*RECORDS PROVIDED*:

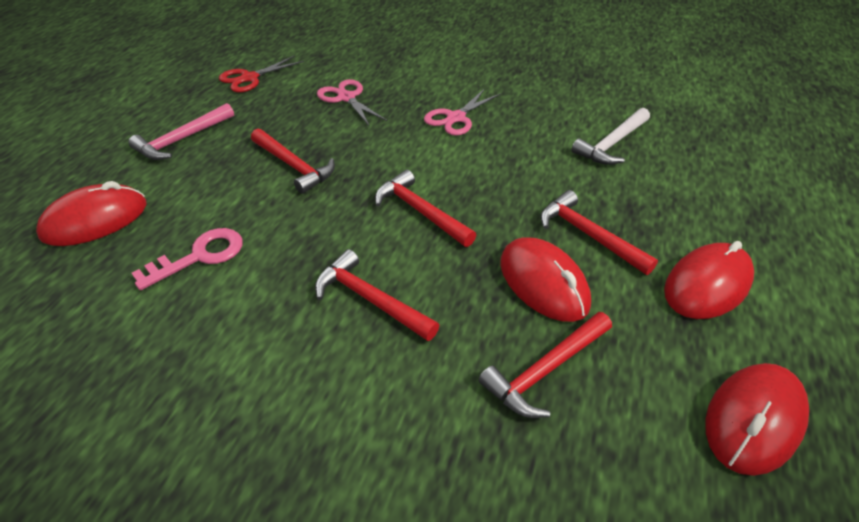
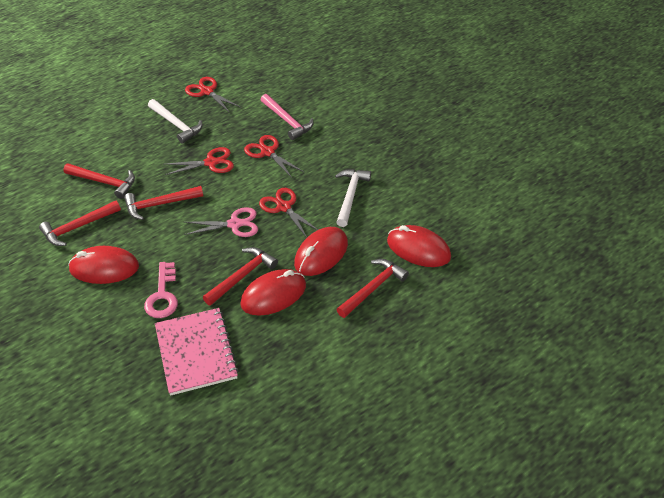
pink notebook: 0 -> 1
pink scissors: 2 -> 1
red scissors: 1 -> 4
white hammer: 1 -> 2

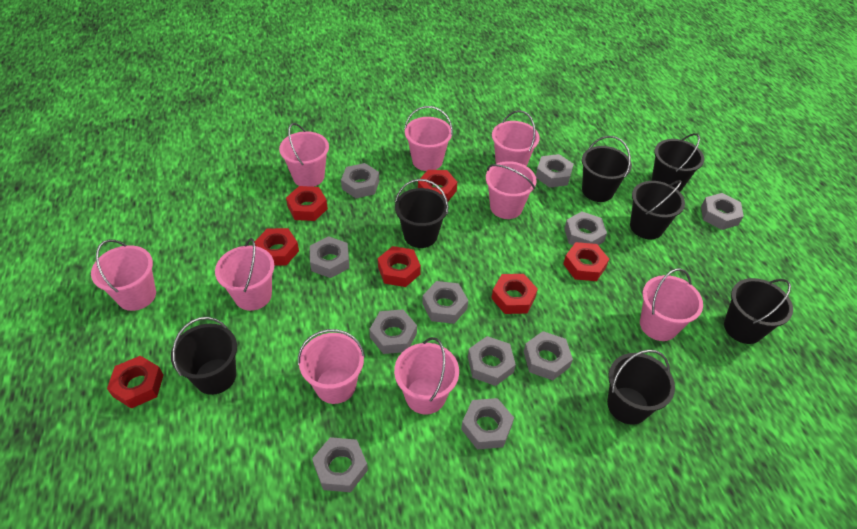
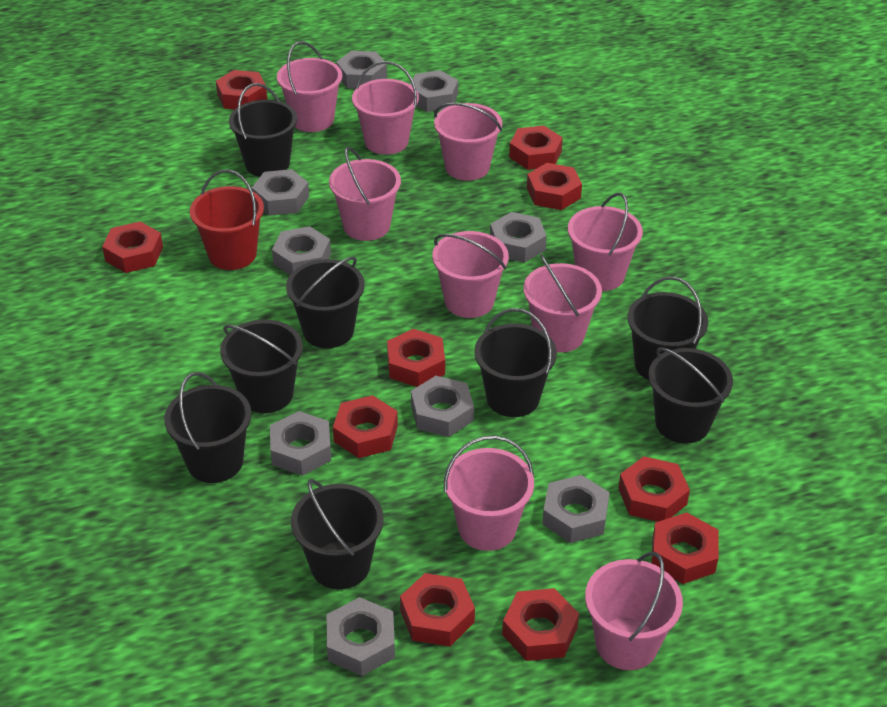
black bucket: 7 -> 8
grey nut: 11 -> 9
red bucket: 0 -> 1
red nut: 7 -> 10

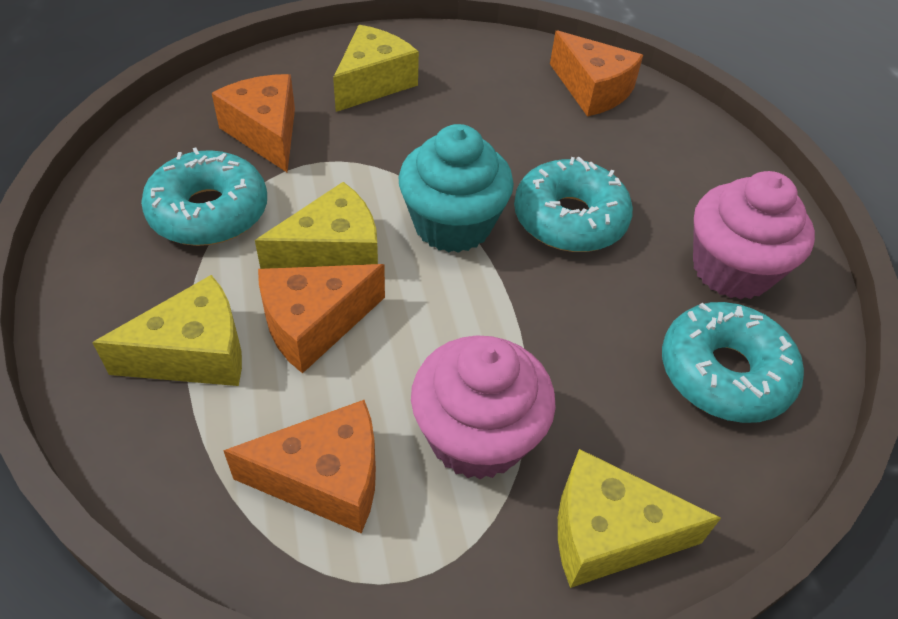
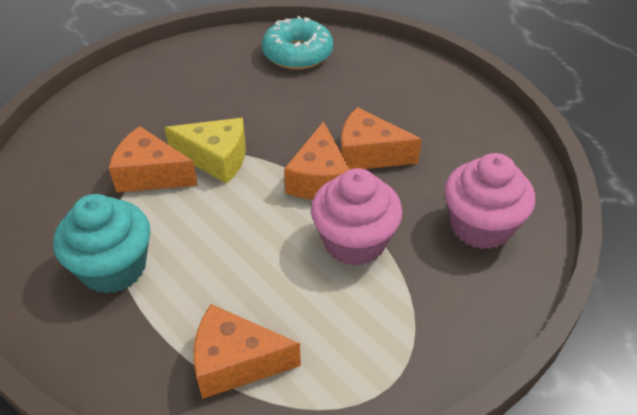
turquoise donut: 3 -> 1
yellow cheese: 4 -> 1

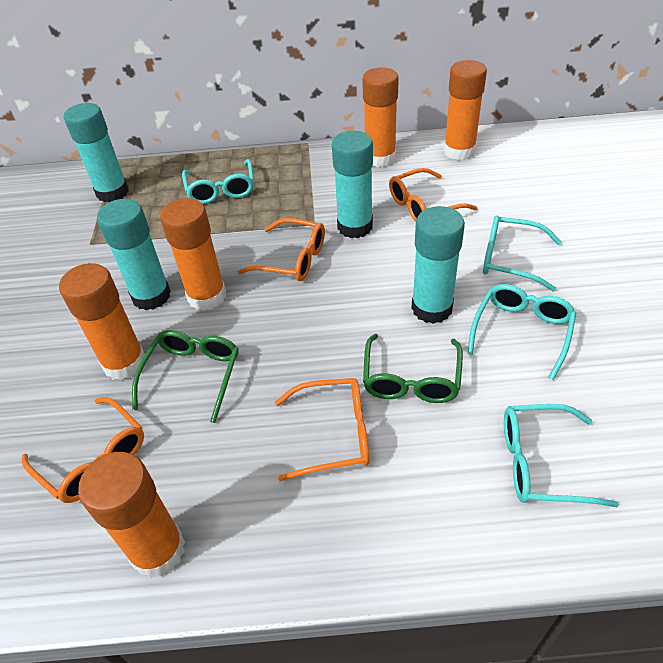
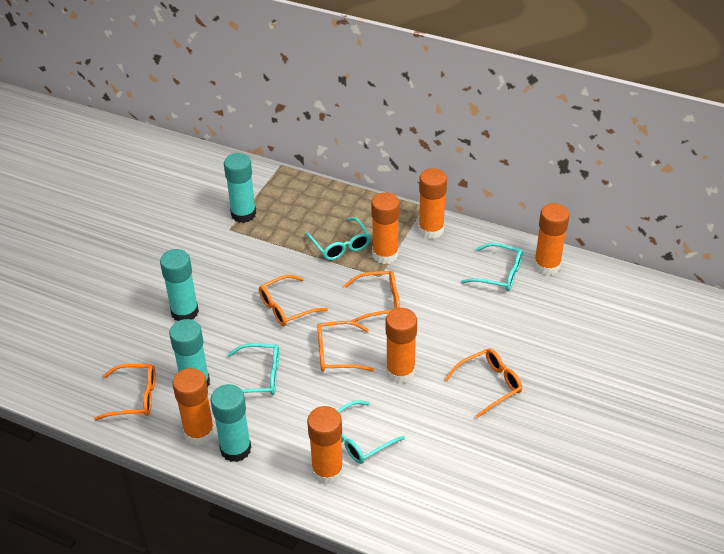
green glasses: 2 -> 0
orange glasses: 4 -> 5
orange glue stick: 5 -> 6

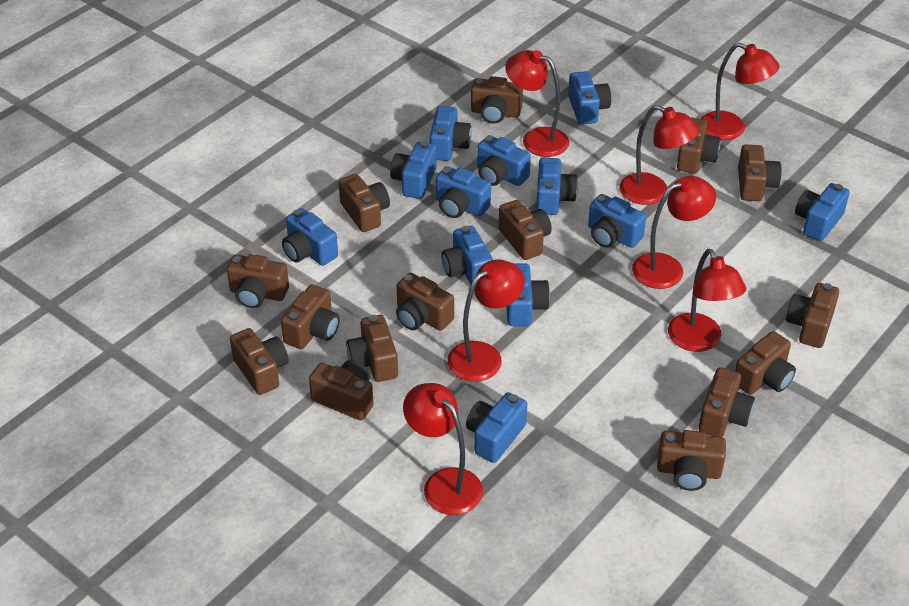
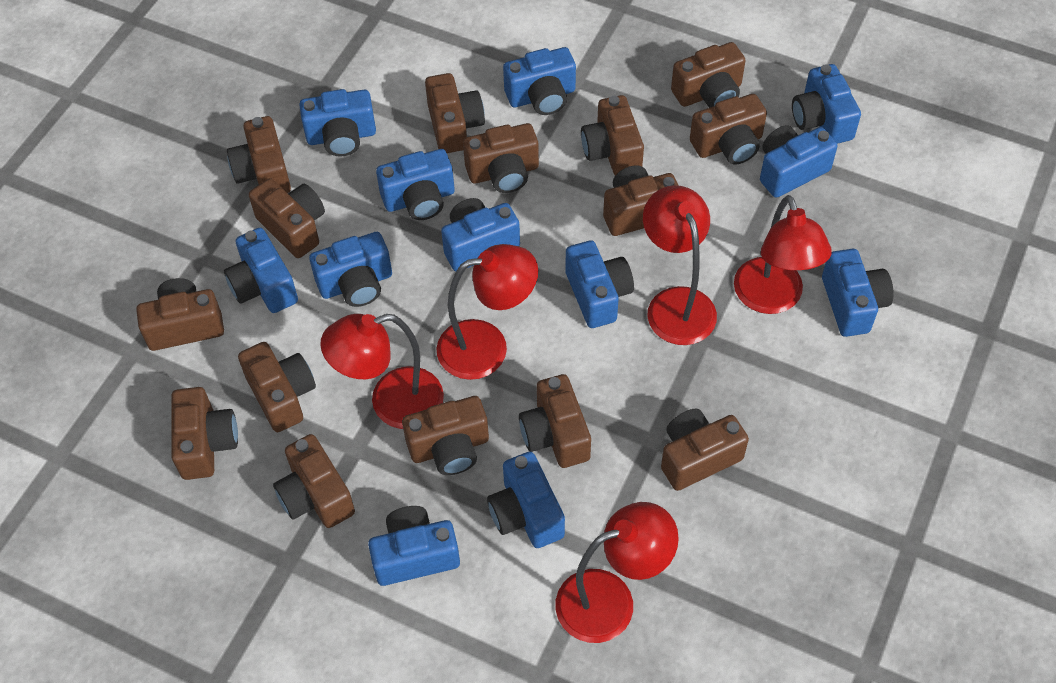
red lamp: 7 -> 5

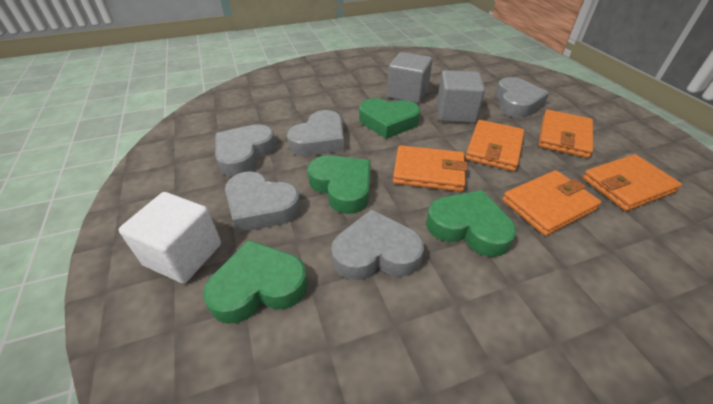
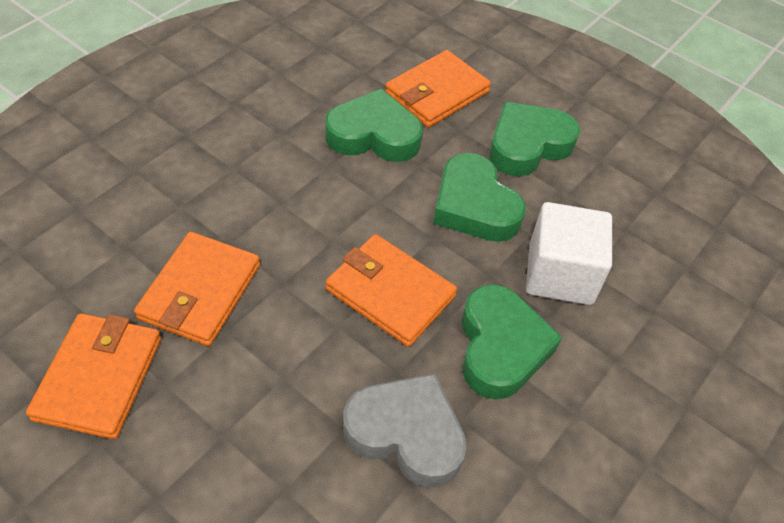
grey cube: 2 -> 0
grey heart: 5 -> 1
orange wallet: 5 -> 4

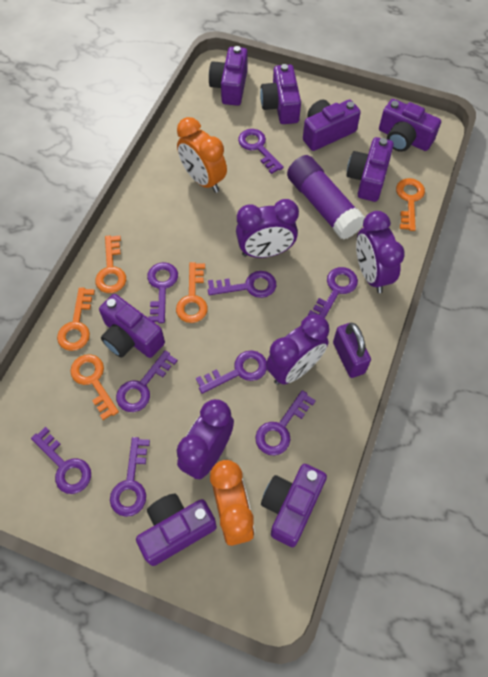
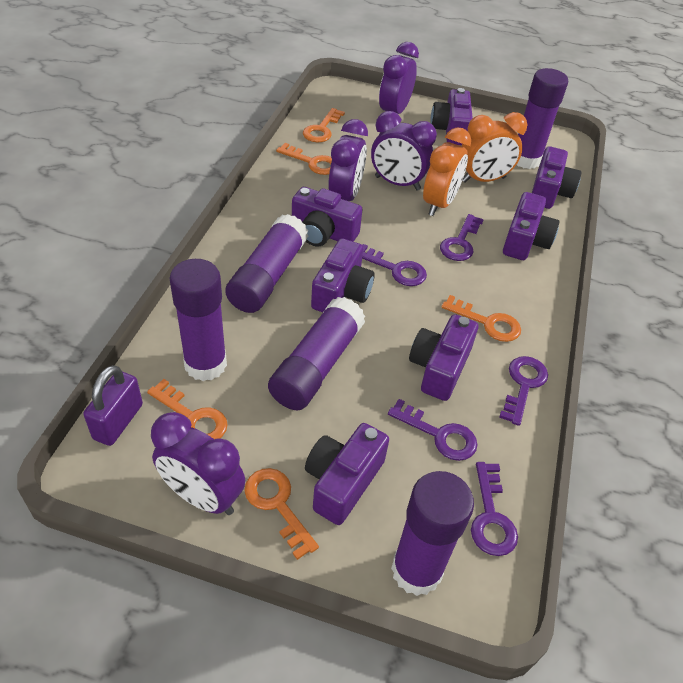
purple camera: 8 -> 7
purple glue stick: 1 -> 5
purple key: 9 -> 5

*TASK ITEM*:
Word for word, print every record, and leave out any picture.

*TASK RESPONSE*:
pink notebook: 0 -> 1
pink scissors: 2 -> 1
red scissors: 1 -> 4
white hammer: 1 -> 2

black bucket: 7 -> 8
grey nut: 11 -> 9
red bucket: 0 -> 1
red nut: 7 -> 10

turquoise donut: 3 -> 1
yellow cheese: 4 -> 1

green glasses: 2 -> 0
orange glasses: 4 -> 5
orange glue stick: 5 -> 6

red lamp: 7 -> 5

grey cube: 2 -> 0
grey heart: 5 -> 1
orange wallet: 5 -> 4

purple camera: 8 -> 7
purple glue stick: 1 -> 5
purple key: 9 -> 5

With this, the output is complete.